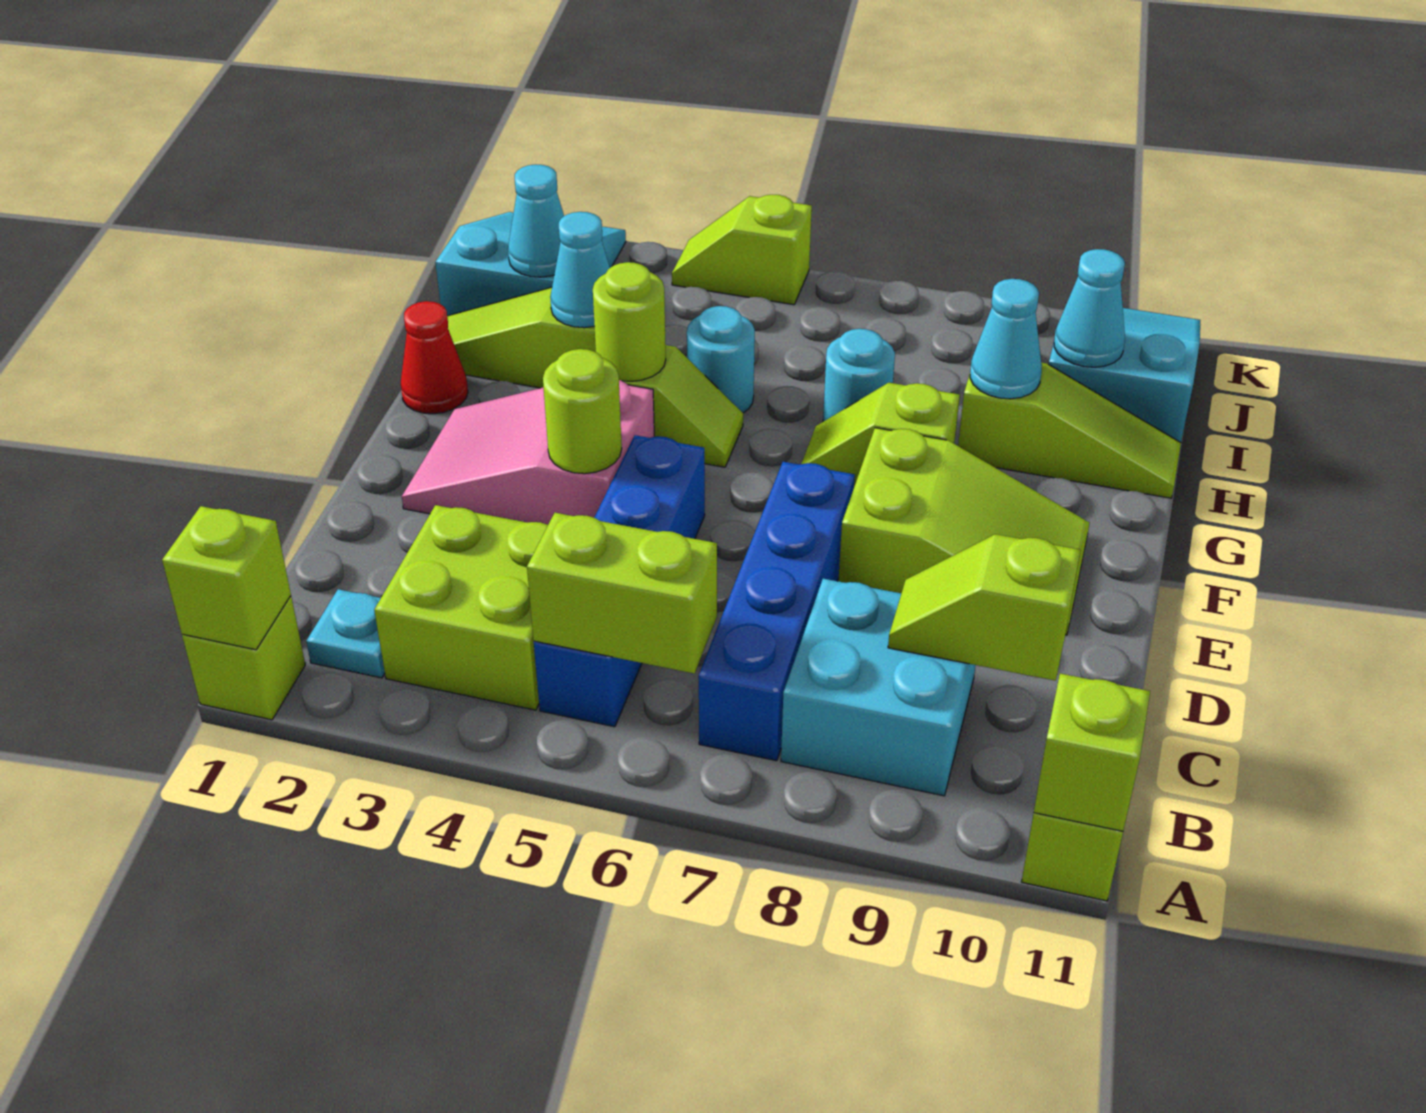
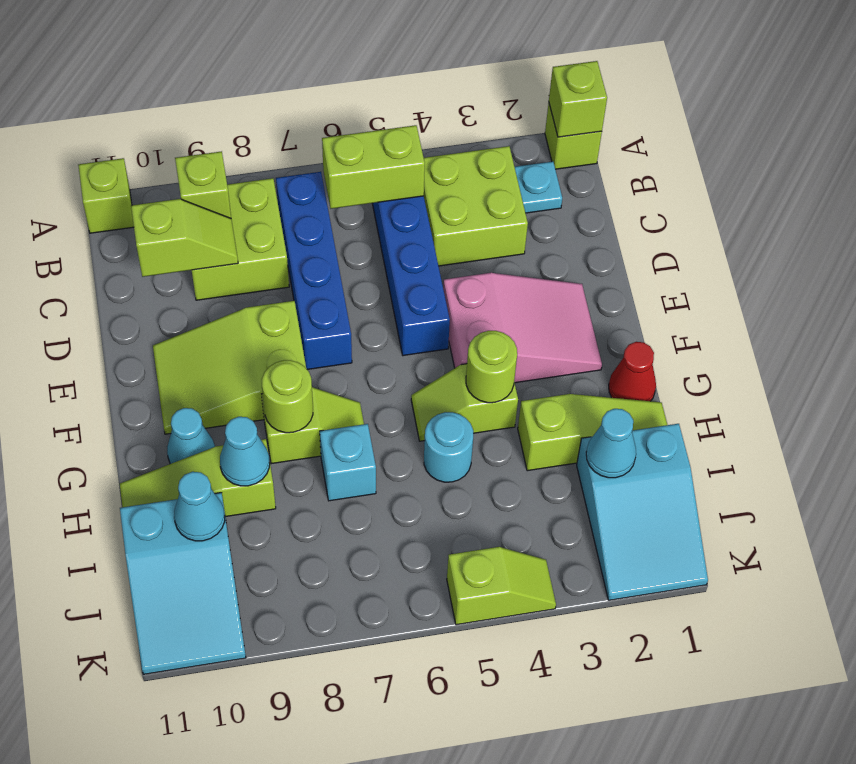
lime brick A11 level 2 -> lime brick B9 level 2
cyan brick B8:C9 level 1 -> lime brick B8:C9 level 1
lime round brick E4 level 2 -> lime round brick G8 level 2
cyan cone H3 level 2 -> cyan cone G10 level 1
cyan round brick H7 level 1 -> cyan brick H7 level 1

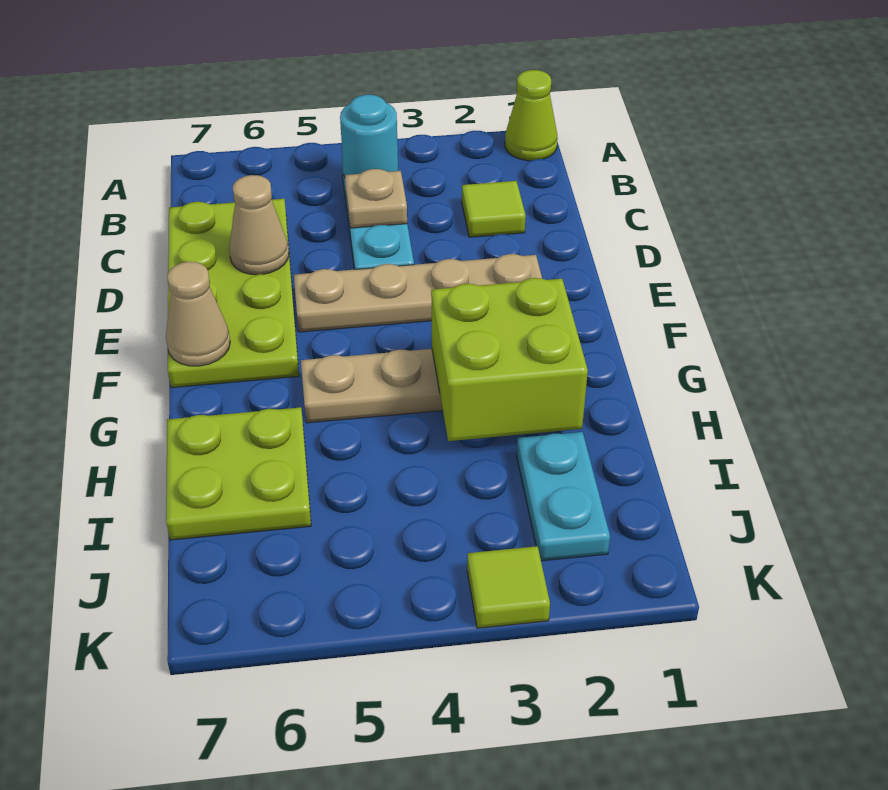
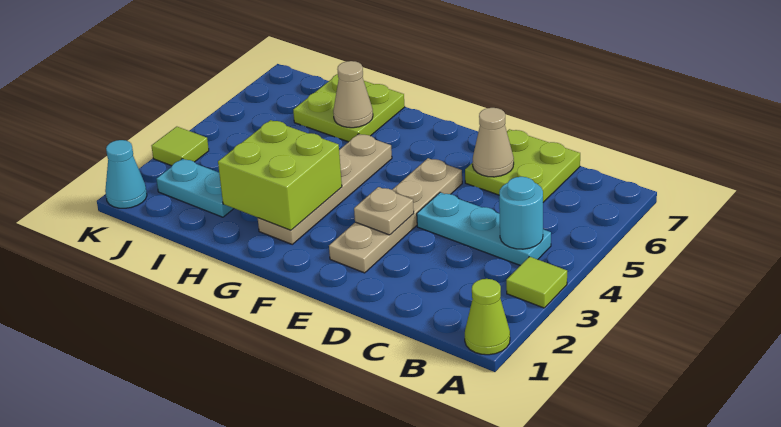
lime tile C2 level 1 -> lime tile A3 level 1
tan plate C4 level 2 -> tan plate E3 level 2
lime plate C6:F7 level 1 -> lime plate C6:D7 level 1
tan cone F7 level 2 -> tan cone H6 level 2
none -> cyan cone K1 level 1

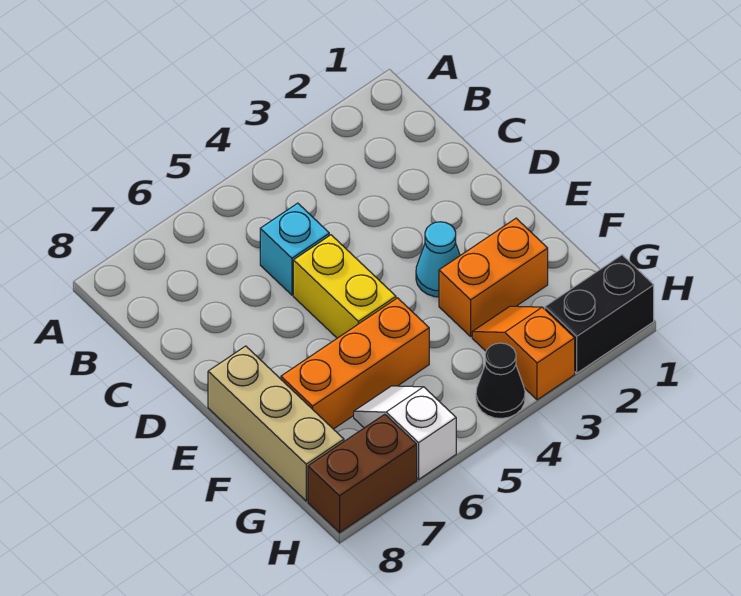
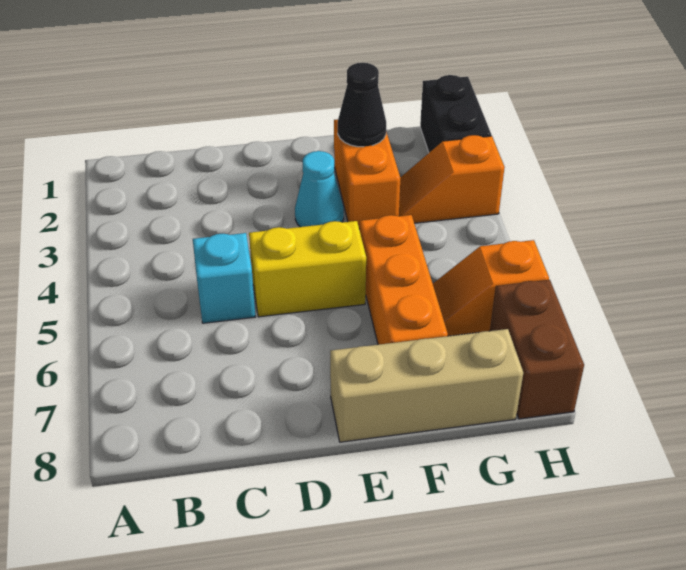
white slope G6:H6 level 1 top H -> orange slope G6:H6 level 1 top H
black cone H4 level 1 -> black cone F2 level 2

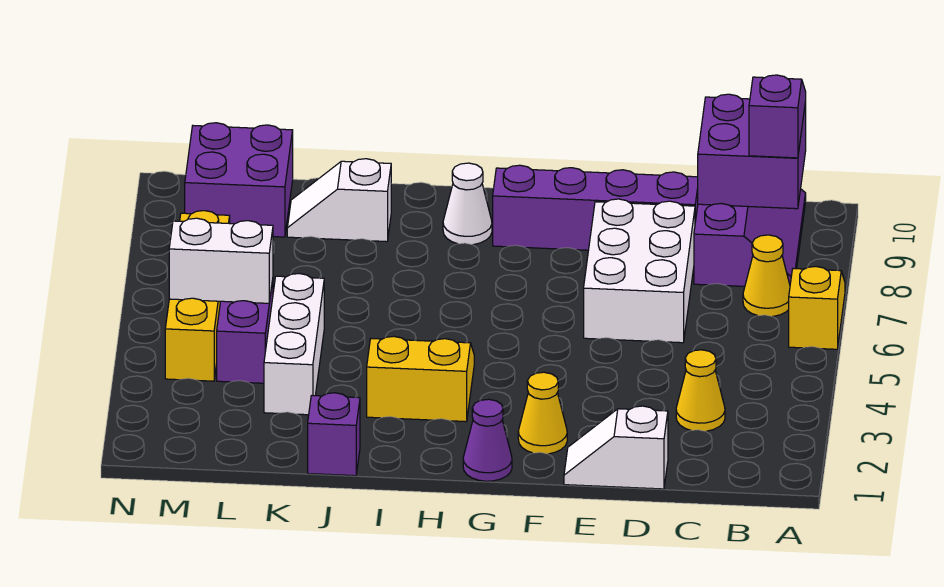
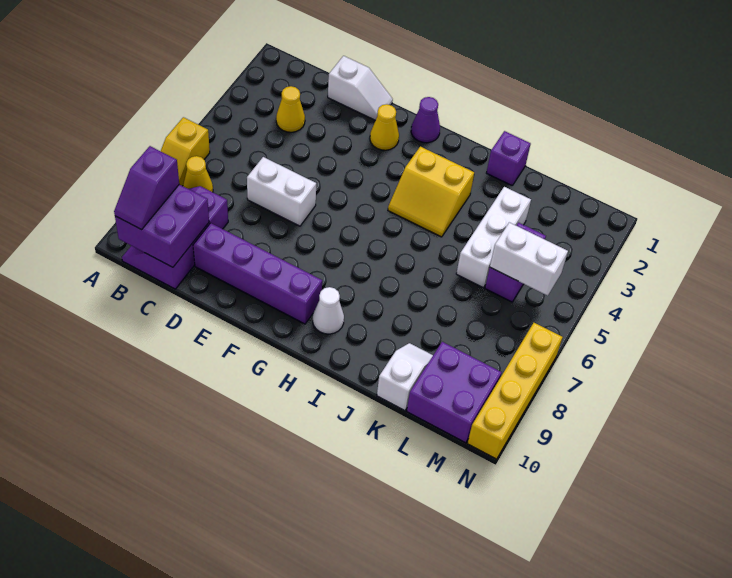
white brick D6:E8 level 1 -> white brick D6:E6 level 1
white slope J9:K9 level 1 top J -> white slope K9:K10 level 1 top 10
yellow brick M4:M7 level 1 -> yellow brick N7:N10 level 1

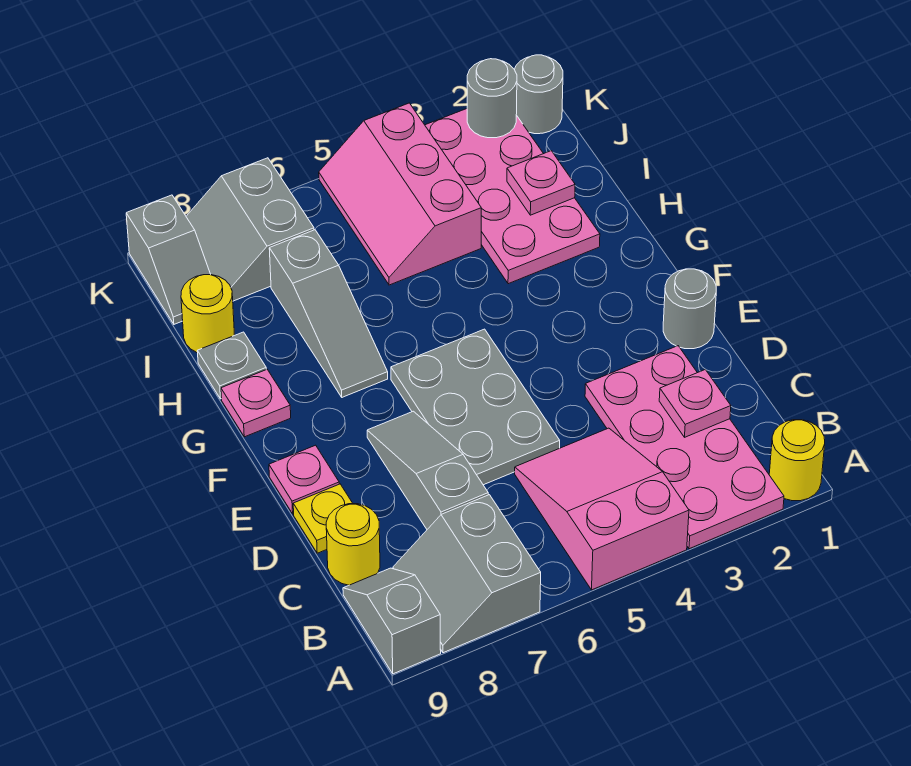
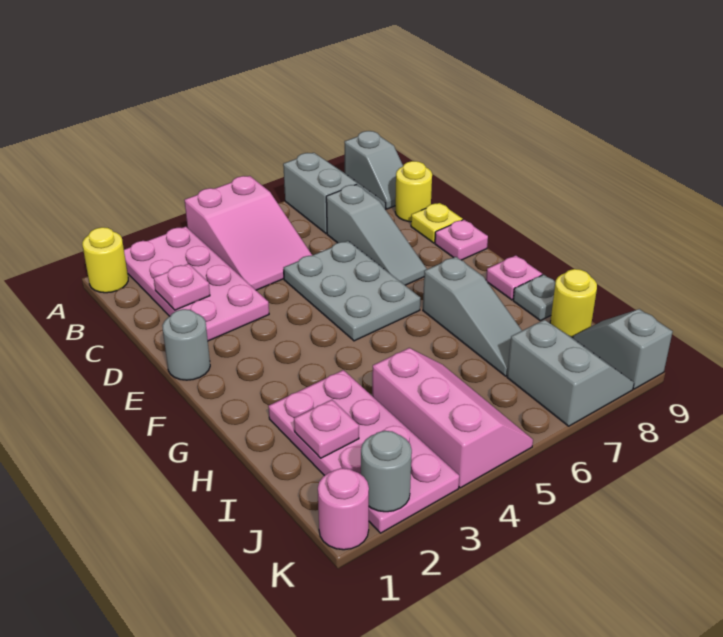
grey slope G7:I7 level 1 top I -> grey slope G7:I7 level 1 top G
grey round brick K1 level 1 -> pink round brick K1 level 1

-=-=-=-=-

— TASK INSTRUCTIONS —
Retype exactly the lines from the one containing "grey slope G7:I7 level 1 top I" through the last line of the records above, including both.

— TASK ANSWER —
grey slope G7:I7 level 1 top I -> grey slope G7:I7 level 1 top G
grey round brick K1 level 1 -> pink round brick K1 level 1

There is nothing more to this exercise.